*** Opening PROVIDED RECORDS ***

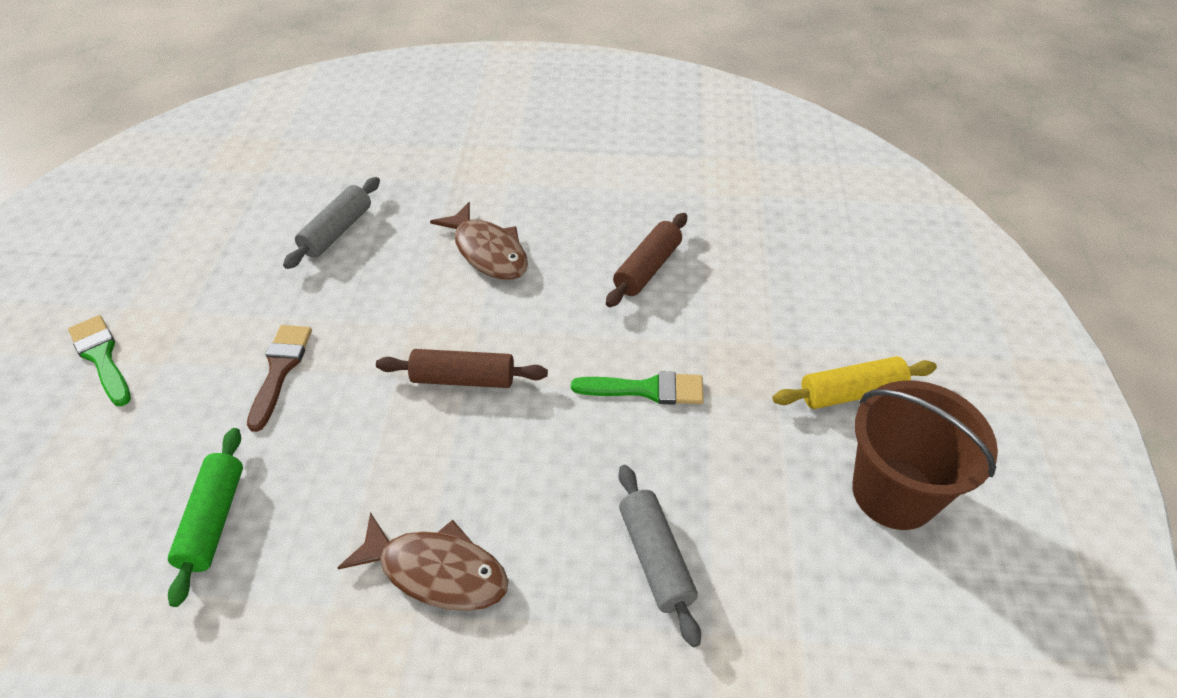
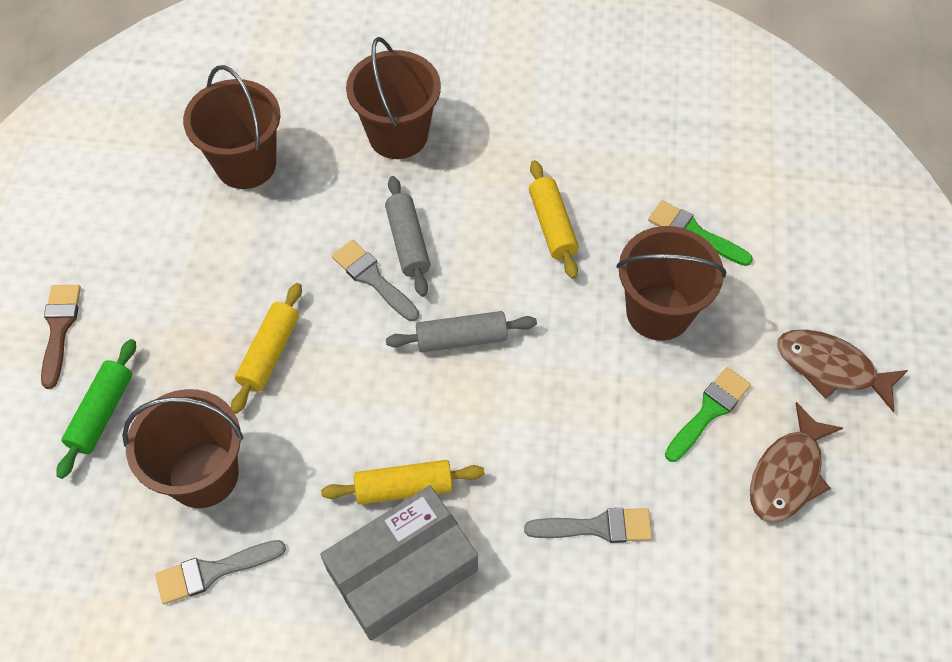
brown bucket: 1 -> 4
brown rolling pin: 2 -> 0
grey box: 0 -> 1
grey brush: 0 -> 3
yellow rolling pin: 1 -> 3

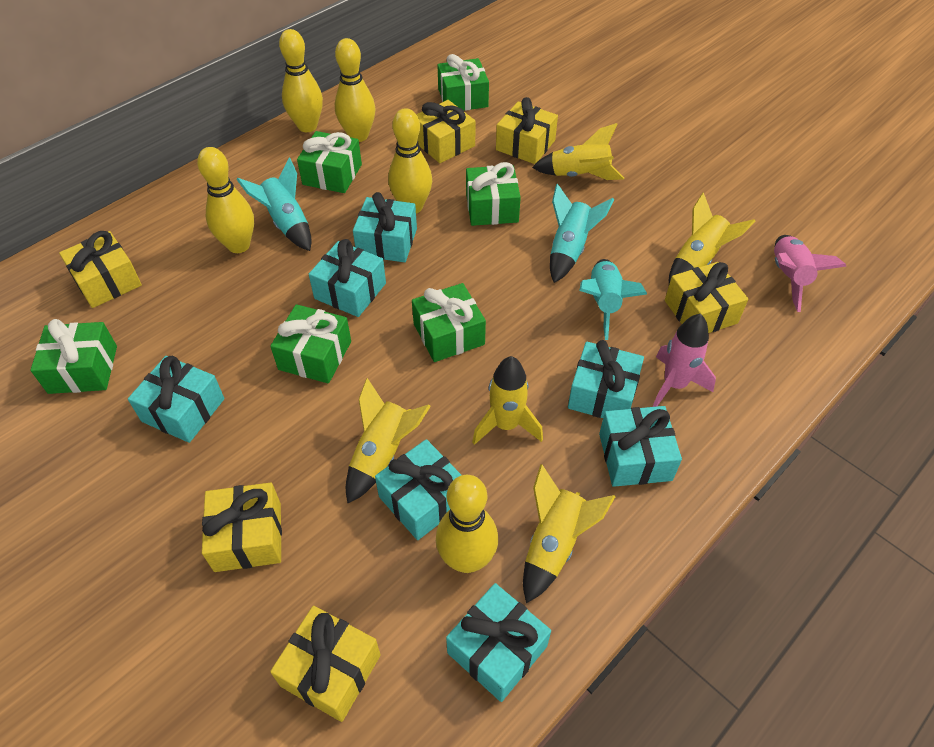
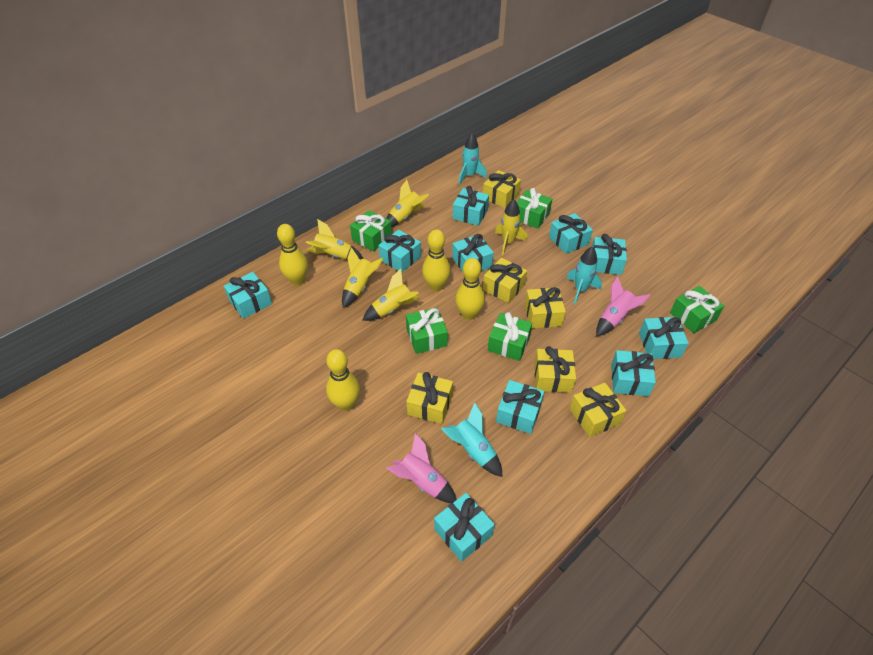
green gift: 6 -> 5
turquoise gift: 7 -> 10
yellow bowling pin: 5 -> 4

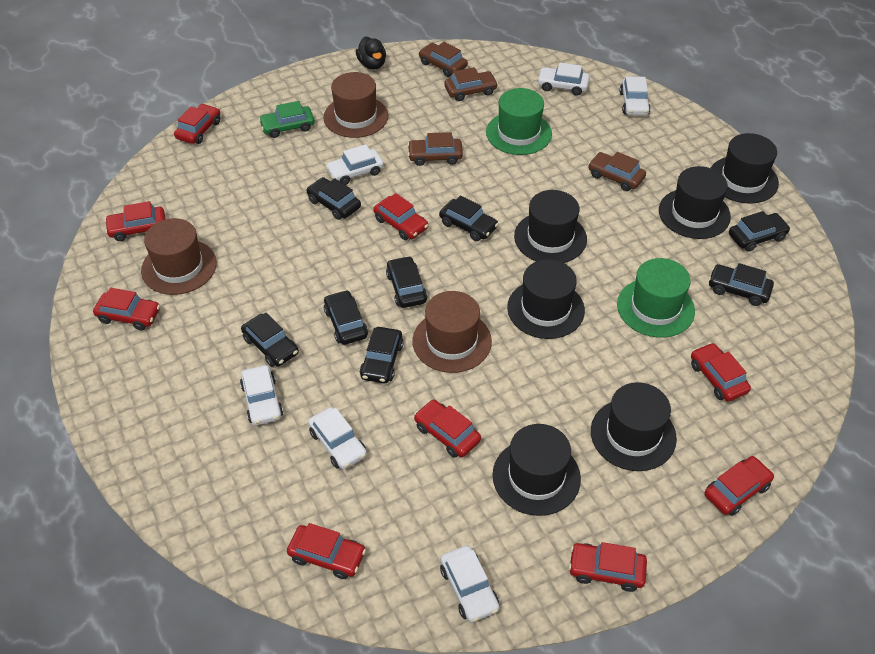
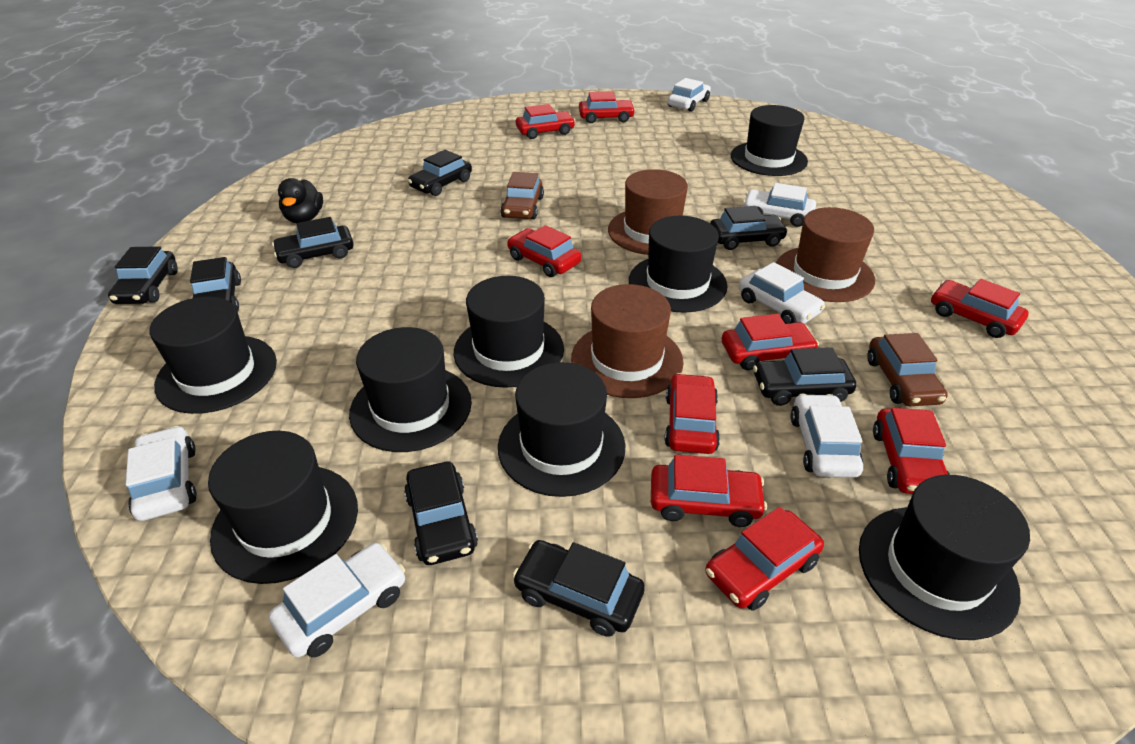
black hat: 6 -> 8
brown car: 4 -> 2
green car: 1 -> 0
green hat: 2 -> 0

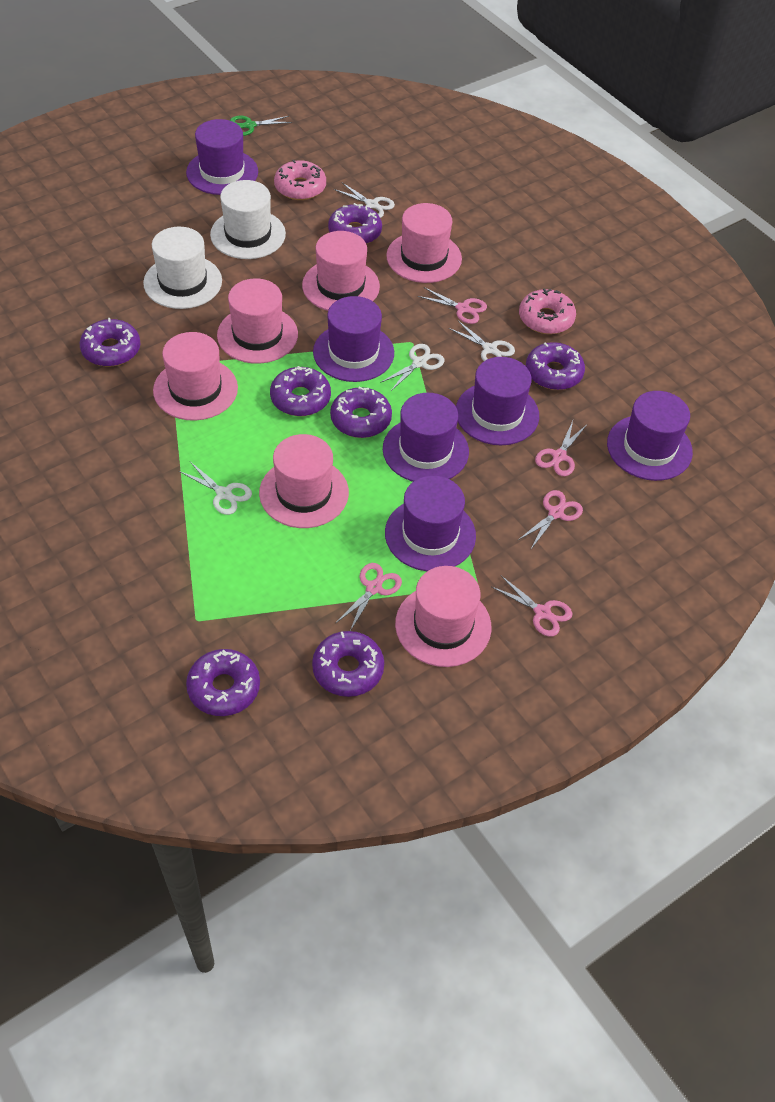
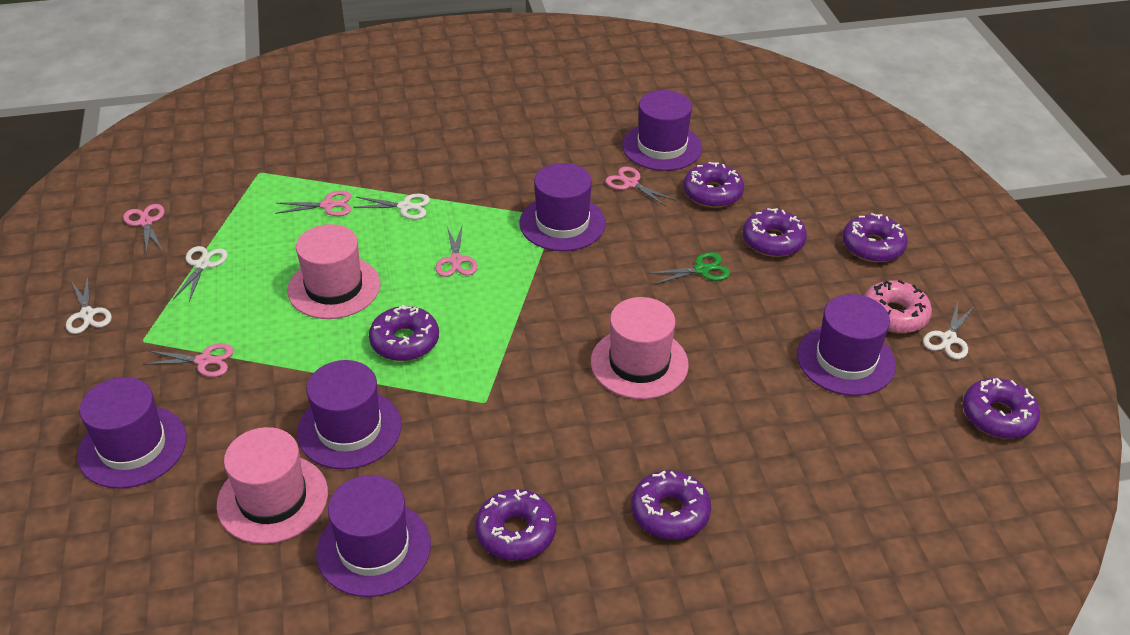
pink donut: 2 -> 1
pink hat: 6 -> 3
white hat: 2 -> 0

*** Closing PROVIDED RECORDS ***

● **TASK PROMPT**:
Each line of the material that contains the string "green" has to be copied out.

● **YOUR SOLUTION**:
green gift: 6 -> 5
green car: 1 -> 0
green hat: 2 -> 0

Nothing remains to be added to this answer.